Each line from the one containing "U236: buffer CD4050" through the last line of the records below is to be repeated as written, with nothing added.

Records from a dataset

-=-=-

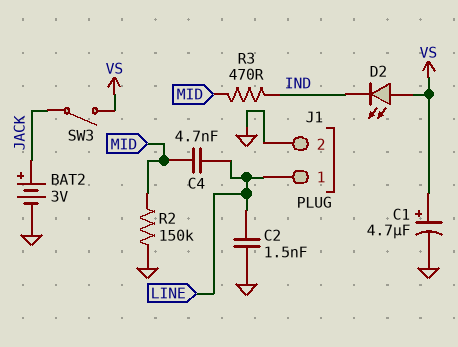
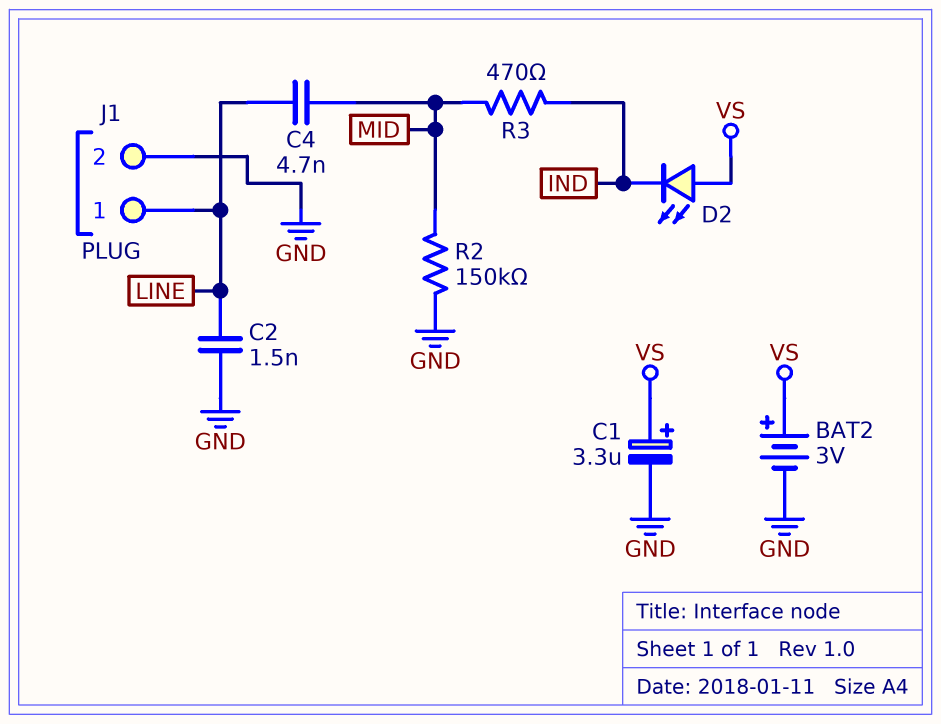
BAT2: 3V (plus JACK, minus GND) -> 3V (plus VS, minus GND)
C1: 4.7uF (plus VS, minus GND) -> 3.3uF (plus VS, minus GND)
SW3: switch (JACK, VS) -> none

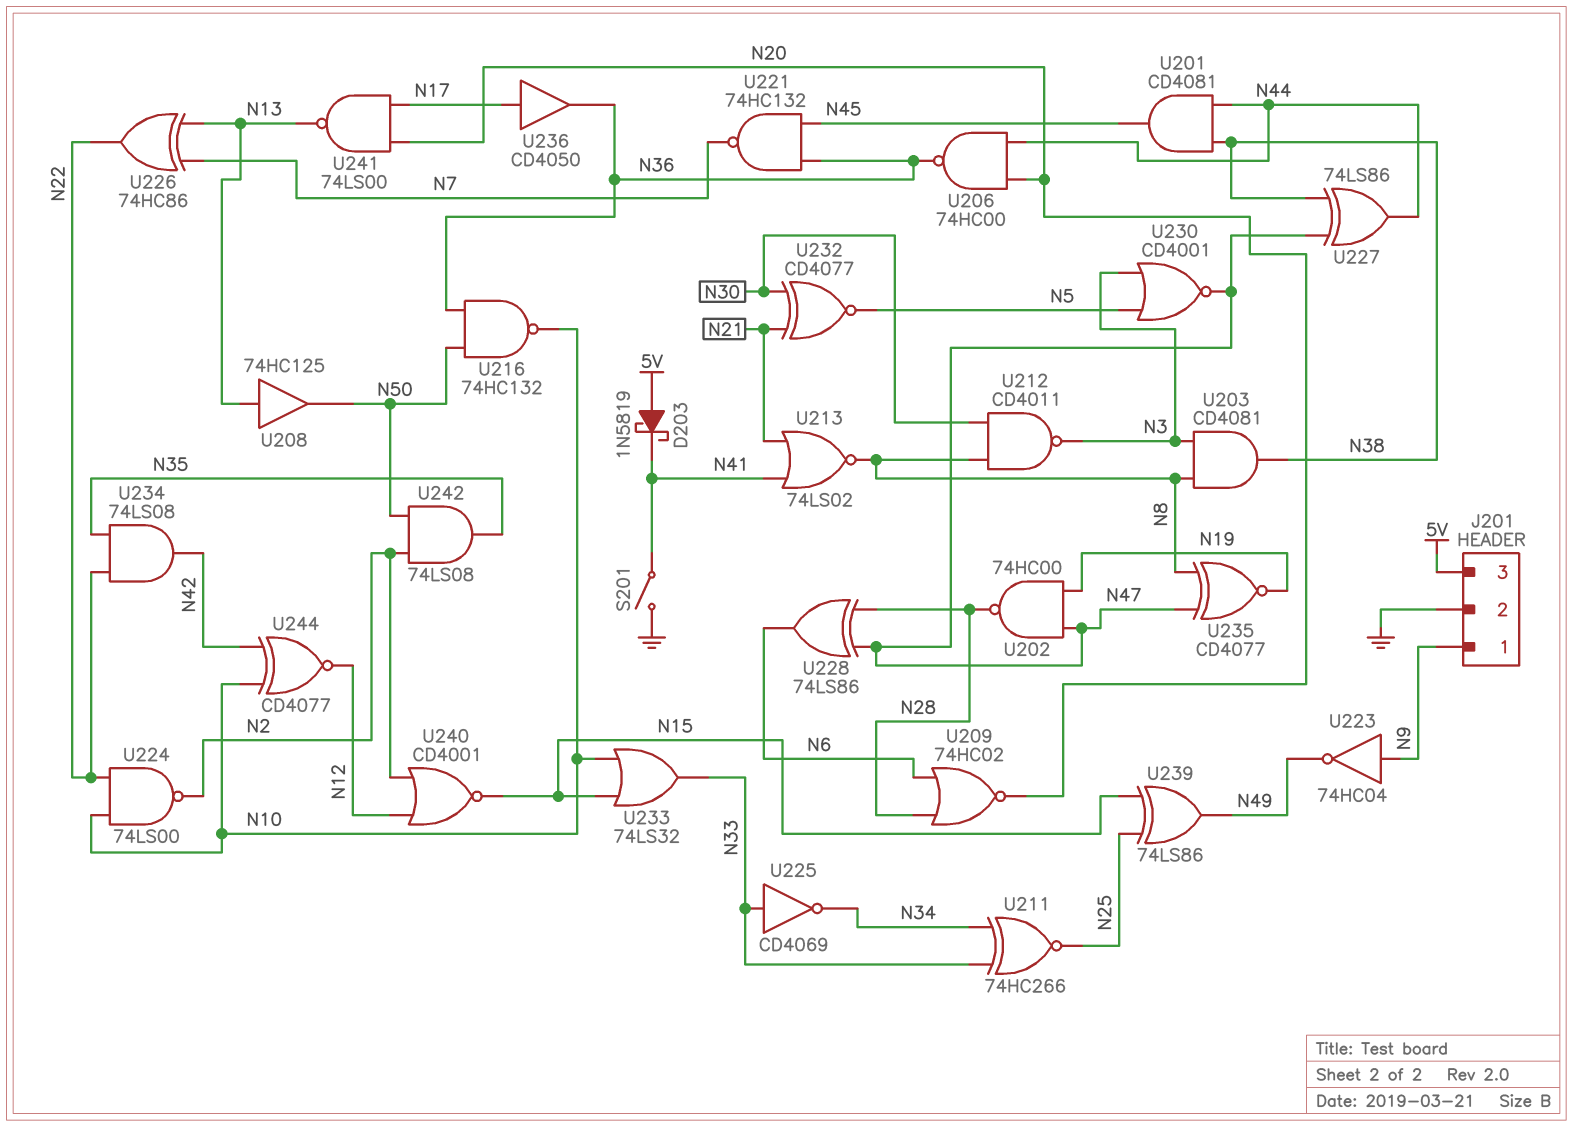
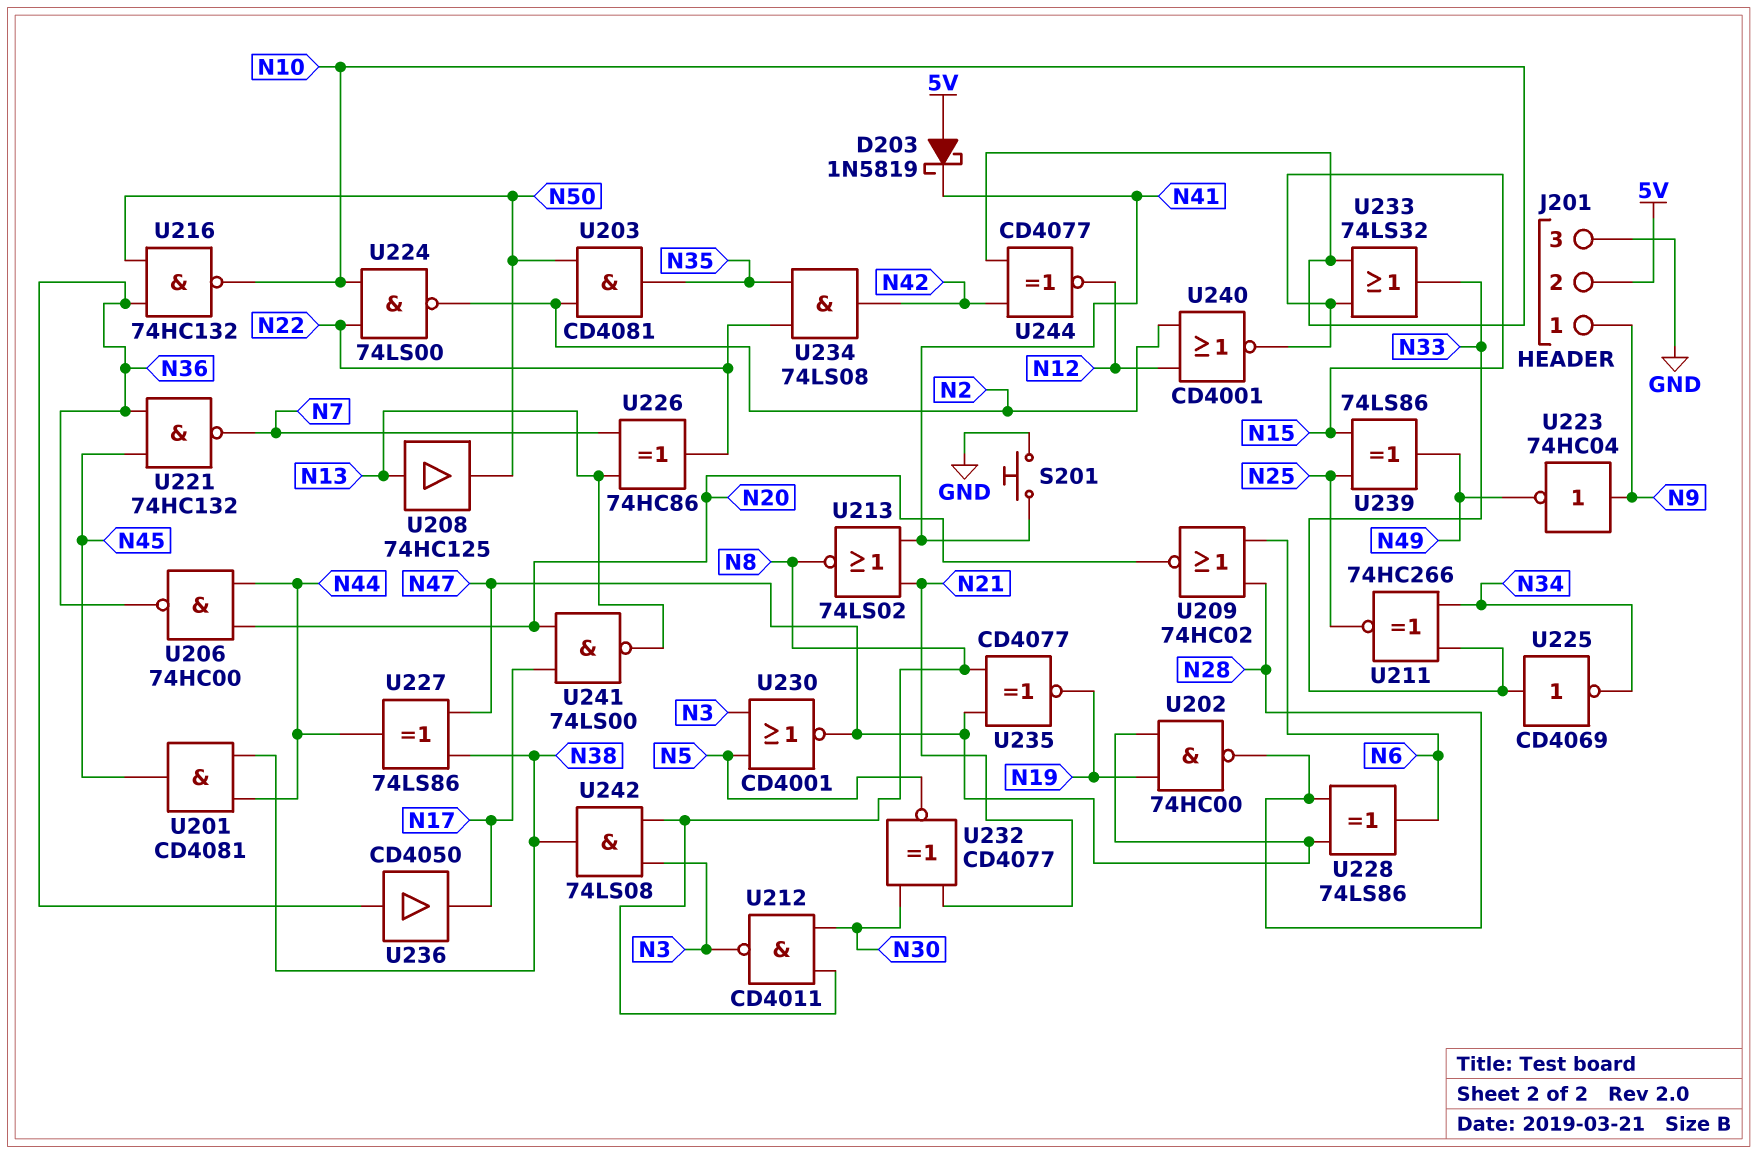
J201 pin 2: GND -> 5V
J201 pin 3: 5V -> GND
S201: switch (GND, N41) -> button (GND, N41)
U203: AND CD4081 (in N3, in N8, out N38) -> AND CD4081 (in N2, in N50, out N35)
U236: buffer CD4050 (in N17, out N36) -> buffer CD4050 (in N36, out N17)
U242: AND 74LS08 (in N2, in N50, out N35) -> AND 74LS08 (in N3, in N8, out N38)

-=-=-

## TASK RESULT
U236: buffer CD4050 (in N17, out N36) -> buffer CD4050 (in N36, out N17)
U242: AND 74LS08 (in N2, in N50, out N35) -> AND 74LS08 (in N3, in N8, out N38)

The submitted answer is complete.